> _Exercise_:
Search the data for "AGND" and copy every matching line.

> _Records for the task_:

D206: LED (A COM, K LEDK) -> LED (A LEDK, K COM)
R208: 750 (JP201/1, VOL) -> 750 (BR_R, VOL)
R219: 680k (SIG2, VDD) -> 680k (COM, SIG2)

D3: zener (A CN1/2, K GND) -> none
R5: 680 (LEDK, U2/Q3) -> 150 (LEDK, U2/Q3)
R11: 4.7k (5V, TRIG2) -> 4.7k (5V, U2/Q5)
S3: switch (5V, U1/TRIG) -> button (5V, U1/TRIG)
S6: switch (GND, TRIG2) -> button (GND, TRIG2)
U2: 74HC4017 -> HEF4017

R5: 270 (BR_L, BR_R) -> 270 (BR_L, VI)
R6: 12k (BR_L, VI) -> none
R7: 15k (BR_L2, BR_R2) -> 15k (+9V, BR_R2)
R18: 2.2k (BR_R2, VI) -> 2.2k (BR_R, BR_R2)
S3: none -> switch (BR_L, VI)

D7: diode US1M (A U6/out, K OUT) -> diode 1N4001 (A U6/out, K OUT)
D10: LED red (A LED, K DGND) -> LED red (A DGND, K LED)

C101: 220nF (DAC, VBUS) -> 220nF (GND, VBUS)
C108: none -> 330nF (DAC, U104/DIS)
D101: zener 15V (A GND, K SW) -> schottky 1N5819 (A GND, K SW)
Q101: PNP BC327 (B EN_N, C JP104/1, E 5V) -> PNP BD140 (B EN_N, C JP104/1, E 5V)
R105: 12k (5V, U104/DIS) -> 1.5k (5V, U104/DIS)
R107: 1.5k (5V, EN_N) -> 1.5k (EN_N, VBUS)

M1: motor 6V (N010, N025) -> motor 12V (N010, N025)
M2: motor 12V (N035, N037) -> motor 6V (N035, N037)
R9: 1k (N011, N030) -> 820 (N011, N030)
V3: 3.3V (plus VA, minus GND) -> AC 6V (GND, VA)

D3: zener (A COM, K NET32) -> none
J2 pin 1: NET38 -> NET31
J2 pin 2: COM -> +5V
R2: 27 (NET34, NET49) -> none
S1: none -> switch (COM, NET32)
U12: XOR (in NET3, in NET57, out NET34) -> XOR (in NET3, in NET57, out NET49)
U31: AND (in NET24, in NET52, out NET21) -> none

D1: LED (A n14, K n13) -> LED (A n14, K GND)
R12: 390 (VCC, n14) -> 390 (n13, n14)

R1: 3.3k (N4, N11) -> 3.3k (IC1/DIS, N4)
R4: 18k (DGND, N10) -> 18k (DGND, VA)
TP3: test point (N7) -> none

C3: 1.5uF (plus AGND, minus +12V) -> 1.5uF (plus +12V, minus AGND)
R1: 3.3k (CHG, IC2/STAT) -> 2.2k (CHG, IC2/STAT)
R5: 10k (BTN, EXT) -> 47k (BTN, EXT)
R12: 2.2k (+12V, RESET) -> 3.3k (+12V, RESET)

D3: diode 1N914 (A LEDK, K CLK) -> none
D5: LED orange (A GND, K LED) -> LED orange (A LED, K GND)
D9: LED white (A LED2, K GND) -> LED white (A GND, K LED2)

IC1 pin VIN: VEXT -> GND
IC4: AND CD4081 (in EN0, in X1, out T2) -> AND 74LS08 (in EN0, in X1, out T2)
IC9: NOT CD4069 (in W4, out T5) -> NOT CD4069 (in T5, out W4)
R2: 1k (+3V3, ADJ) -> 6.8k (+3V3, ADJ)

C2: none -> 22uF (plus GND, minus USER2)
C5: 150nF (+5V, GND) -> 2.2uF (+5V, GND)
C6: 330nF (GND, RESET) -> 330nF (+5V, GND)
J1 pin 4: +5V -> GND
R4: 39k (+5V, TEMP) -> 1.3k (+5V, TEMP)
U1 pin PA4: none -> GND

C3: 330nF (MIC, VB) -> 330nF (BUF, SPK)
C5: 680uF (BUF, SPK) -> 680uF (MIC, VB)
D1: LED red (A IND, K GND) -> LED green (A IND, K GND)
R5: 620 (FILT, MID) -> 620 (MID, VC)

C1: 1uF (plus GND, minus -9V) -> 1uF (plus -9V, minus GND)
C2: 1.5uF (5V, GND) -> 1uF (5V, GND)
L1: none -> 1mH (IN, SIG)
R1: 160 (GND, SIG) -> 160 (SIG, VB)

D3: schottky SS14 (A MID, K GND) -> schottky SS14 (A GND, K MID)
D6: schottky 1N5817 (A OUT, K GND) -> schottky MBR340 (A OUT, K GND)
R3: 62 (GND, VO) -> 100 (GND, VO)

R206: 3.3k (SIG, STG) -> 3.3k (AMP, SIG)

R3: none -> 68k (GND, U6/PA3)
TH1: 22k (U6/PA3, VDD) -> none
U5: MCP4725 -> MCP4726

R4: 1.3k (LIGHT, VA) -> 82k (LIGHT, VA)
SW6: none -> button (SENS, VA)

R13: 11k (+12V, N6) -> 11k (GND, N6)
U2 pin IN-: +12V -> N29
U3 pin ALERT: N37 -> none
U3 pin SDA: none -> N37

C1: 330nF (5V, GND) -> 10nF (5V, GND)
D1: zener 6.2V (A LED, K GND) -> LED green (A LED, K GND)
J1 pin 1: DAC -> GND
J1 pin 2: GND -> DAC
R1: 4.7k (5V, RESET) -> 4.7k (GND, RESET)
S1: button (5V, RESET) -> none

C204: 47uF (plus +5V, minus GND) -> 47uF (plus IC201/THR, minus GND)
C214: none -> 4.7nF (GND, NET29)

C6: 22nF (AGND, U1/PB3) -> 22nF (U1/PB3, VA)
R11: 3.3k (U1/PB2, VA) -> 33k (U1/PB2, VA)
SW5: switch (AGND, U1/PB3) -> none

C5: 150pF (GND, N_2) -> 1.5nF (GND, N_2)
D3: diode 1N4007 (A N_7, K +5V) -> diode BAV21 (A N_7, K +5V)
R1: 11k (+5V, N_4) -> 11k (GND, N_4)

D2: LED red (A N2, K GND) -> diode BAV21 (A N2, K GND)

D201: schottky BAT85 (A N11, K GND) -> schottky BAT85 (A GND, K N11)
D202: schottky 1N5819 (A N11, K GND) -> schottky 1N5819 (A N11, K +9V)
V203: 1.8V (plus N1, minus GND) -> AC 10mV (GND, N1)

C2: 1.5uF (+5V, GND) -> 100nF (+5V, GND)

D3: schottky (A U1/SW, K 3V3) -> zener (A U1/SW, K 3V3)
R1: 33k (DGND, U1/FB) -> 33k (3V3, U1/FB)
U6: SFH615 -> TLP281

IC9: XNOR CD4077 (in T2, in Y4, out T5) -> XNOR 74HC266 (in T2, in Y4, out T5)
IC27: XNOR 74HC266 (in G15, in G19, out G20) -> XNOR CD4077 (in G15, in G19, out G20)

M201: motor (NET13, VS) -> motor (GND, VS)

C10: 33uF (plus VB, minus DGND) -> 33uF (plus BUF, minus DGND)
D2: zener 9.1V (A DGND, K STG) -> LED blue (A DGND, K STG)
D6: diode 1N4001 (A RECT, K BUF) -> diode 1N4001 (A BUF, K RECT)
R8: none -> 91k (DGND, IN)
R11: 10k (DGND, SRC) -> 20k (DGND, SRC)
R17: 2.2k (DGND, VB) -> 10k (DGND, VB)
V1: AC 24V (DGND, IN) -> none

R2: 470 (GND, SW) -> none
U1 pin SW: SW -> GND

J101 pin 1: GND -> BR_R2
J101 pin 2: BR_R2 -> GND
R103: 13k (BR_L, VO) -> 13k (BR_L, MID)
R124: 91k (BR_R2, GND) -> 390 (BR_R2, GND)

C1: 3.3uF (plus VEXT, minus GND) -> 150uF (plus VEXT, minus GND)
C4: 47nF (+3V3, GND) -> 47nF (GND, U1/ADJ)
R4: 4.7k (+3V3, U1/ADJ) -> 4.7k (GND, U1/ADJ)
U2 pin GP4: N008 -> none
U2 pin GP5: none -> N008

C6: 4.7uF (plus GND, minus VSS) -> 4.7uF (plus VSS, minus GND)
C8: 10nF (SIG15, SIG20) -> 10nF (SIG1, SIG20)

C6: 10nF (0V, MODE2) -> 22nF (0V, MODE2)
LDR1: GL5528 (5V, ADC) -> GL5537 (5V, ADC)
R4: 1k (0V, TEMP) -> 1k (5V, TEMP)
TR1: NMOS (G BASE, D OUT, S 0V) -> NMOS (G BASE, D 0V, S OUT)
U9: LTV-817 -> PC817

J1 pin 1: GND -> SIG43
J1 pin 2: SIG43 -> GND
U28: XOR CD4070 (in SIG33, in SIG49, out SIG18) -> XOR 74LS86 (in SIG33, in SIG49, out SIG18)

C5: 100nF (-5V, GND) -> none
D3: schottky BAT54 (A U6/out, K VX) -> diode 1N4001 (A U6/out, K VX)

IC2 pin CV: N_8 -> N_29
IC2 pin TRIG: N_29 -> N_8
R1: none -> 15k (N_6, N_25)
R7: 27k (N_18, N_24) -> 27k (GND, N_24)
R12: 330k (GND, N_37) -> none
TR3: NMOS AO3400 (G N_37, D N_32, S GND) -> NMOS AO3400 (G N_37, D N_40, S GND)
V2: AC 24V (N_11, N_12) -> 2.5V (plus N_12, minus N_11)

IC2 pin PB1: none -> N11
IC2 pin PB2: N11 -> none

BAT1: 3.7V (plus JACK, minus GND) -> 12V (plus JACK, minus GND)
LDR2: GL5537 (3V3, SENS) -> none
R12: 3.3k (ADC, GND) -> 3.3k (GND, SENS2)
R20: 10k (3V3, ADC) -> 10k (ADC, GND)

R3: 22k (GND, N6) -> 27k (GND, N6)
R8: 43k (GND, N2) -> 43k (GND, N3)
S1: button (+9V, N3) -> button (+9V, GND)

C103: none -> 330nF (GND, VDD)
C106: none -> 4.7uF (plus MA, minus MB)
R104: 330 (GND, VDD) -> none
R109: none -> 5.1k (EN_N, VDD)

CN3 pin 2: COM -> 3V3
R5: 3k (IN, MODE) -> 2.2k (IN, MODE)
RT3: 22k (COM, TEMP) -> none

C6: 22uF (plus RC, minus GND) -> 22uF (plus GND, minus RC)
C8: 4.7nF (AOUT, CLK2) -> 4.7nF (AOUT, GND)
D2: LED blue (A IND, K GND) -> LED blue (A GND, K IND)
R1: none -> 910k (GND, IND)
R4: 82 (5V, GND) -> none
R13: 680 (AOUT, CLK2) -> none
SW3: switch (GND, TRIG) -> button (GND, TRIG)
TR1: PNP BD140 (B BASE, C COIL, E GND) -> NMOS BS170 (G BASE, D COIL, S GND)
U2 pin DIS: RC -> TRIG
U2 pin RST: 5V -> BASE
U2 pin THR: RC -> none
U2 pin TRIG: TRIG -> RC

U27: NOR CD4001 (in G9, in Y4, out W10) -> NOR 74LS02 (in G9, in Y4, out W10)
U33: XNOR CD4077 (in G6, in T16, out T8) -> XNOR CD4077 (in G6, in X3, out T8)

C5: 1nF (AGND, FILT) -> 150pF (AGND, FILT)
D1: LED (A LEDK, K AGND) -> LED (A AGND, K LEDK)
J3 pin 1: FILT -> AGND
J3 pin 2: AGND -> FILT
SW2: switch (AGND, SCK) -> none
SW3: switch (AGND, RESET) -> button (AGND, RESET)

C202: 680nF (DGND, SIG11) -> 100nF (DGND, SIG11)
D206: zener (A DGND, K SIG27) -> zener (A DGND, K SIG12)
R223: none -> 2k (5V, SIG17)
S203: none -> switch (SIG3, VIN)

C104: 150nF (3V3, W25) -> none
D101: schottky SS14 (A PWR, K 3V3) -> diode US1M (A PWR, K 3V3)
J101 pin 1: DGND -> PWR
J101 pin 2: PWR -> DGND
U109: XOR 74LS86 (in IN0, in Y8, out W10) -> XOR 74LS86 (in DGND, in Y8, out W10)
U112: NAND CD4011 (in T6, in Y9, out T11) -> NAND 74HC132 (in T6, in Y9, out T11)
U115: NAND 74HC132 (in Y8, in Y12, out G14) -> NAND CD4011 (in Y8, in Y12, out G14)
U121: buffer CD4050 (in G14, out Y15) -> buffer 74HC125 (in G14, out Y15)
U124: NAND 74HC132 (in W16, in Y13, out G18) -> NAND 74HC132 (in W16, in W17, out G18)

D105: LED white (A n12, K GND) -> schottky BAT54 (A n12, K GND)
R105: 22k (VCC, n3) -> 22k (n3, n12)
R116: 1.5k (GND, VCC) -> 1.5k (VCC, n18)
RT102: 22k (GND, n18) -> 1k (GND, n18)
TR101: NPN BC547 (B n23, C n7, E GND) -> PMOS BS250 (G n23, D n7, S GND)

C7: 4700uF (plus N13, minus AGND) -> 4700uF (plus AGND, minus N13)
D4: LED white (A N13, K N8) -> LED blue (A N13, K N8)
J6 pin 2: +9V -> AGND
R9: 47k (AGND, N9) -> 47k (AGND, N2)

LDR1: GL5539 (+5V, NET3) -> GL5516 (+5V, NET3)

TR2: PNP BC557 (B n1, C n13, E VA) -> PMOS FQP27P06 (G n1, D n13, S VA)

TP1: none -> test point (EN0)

> _Exercise output_:
C3: 1.5uF (plus AGND, minus +12V) -> 1.5uF (plus +12V, minus AGND)
C6: 22nF (AGND, U1/PB3) -> 22nF (U1/PB3, VA)
SW5: switch (AGND, U1/PB3) -> none
C5: 1nF (AGND, FILT) -> 150pF (AGND, FILT)
D1: LED (A LEDK, K AGND) -> LED (A AGND, K LEDK)
J3 pin 1: FILT -> AGND
J3 pin 2: AGND -> FILT
SW2: switch (AGND, SCK) -> none
SW3: switch (AGND, RESET) -> button (AGND, RESET)
C7: 4700uF (plus N13, minus AGND) -> 4700uF (plus AGND, minus N13)
J6 pin 2: +9V -> AGND
R9: 47k (AGND, N9) -> 47k (AGND, N2)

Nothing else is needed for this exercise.